Problem requirements =>
Set out exactly every line of the entries below, starting at the line that holds "The camera went 75 degrees left" and stopping after the line that holds "The second view lost the yellow banana.".

** Opening Information shown block **

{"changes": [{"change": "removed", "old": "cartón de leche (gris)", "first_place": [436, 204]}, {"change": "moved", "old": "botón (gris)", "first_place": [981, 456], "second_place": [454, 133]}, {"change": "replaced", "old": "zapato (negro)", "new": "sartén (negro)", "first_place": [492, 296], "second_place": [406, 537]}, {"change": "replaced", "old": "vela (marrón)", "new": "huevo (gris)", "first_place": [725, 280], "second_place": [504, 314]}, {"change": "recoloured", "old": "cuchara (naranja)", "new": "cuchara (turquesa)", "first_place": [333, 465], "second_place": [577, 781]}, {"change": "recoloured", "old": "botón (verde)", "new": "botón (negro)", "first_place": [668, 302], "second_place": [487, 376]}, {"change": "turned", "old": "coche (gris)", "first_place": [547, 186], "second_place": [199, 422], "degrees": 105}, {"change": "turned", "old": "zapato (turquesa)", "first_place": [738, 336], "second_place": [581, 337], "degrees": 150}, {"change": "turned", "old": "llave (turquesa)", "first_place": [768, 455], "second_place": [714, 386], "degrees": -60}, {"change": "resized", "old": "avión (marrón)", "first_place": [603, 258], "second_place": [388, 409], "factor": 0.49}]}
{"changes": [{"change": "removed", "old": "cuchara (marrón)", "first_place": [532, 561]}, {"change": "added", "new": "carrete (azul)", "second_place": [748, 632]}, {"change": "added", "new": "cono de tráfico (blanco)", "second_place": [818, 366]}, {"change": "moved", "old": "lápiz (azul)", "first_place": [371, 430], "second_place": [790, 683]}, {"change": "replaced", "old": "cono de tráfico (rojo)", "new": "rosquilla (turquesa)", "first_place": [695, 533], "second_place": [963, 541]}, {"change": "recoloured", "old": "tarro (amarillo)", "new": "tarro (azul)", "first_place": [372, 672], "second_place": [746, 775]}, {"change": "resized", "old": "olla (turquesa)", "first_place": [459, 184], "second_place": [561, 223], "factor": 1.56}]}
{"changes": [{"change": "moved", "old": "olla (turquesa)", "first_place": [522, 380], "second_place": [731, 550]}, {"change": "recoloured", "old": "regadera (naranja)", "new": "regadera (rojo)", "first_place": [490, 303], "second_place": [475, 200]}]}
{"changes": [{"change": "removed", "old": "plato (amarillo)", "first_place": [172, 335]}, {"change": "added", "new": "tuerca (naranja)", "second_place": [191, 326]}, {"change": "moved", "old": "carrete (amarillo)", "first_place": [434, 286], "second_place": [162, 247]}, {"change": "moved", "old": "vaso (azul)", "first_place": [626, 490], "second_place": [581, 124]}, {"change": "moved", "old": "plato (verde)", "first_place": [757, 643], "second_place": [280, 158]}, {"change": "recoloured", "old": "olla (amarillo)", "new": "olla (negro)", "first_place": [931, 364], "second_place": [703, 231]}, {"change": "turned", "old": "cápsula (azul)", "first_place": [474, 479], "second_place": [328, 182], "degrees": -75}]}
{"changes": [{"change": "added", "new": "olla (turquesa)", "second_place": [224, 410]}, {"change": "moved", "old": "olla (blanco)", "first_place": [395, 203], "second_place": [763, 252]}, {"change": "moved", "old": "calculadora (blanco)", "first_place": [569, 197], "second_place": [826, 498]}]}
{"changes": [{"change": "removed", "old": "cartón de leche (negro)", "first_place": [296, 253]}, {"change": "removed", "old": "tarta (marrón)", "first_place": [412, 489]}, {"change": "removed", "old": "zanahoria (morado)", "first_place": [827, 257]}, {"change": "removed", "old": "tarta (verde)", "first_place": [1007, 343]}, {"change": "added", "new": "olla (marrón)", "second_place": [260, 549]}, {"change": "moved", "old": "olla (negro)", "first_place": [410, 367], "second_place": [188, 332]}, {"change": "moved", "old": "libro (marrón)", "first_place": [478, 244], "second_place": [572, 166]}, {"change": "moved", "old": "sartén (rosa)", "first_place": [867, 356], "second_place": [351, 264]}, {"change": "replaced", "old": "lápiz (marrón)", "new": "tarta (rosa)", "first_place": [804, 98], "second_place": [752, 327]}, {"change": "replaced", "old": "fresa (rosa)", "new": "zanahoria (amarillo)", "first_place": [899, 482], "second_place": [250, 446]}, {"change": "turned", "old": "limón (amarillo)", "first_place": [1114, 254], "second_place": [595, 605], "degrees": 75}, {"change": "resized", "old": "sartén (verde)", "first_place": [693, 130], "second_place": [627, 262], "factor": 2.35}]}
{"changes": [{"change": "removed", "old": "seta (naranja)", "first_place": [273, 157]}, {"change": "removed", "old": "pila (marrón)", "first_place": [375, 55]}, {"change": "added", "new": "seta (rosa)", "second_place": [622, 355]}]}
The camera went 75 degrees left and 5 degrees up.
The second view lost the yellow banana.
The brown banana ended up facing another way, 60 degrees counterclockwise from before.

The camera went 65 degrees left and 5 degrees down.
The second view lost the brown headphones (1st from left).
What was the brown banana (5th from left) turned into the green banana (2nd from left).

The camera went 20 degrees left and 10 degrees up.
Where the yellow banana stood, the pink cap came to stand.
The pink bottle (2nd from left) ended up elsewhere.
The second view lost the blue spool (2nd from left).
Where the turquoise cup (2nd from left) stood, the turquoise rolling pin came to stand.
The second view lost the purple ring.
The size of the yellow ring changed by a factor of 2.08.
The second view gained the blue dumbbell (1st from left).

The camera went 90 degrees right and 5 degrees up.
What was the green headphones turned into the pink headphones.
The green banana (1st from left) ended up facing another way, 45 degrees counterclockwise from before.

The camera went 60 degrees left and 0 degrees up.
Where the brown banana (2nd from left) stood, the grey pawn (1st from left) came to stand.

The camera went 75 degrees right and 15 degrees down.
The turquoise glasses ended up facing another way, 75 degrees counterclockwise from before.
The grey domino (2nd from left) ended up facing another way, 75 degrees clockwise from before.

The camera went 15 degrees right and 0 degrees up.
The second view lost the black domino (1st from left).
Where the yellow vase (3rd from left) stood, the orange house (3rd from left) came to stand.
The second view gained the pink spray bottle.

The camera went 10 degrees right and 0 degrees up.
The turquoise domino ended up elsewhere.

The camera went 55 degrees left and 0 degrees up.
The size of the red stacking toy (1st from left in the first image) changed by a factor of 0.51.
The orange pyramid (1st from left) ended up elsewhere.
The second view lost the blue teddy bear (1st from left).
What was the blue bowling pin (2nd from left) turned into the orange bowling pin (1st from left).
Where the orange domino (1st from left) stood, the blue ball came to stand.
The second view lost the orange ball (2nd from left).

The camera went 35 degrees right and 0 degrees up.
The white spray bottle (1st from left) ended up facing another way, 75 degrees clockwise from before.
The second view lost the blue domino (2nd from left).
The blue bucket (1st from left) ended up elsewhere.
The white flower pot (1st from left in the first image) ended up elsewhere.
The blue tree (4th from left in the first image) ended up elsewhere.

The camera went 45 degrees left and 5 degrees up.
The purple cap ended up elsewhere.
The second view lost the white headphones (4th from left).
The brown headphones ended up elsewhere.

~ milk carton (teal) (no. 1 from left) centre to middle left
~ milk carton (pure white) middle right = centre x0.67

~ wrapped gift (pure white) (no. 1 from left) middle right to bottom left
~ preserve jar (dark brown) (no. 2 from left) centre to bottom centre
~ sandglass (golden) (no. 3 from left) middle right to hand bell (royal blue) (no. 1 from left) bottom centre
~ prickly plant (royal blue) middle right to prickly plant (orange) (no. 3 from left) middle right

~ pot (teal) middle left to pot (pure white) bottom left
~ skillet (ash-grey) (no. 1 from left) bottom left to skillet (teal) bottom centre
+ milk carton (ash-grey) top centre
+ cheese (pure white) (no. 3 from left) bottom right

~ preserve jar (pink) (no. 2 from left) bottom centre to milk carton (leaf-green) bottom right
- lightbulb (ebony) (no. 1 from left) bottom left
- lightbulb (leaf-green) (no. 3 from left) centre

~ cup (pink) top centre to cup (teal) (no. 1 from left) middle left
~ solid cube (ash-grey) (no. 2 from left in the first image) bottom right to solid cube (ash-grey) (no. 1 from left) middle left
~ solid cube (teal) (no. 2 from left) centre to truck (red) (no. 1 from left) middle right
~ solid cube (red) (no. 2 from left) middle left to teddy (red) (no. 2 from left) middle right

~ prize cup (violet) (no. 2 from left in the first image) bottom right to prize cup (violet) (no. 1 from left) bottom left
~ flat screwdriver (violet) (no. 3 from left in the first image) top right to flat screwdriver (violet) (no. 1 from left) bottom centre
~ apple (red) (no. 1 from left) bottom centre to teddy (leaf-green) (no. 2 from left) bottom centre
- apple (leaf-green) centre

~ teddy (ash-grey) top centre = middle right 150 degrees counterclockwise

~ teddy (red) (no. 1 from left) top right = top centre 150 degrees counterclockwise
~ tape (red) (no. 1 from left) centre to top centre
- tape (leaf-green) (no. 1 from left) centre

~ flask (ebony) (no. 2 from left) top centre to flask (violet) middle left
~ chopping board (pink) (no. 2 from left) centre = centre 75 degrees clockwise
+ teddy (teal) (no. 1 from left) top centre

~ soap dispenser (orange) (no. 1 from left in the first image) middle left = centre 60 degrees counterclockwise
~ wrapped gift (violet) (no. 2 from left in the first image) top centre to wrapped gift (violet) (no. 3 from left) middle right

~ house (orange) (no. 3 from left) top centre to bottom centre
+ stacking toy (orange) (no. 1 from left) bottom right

** Closing Information shown block **

Finished exercise =>
The camera went 75 degrees left and 5 degrees up.
The second view lost the yellow banana.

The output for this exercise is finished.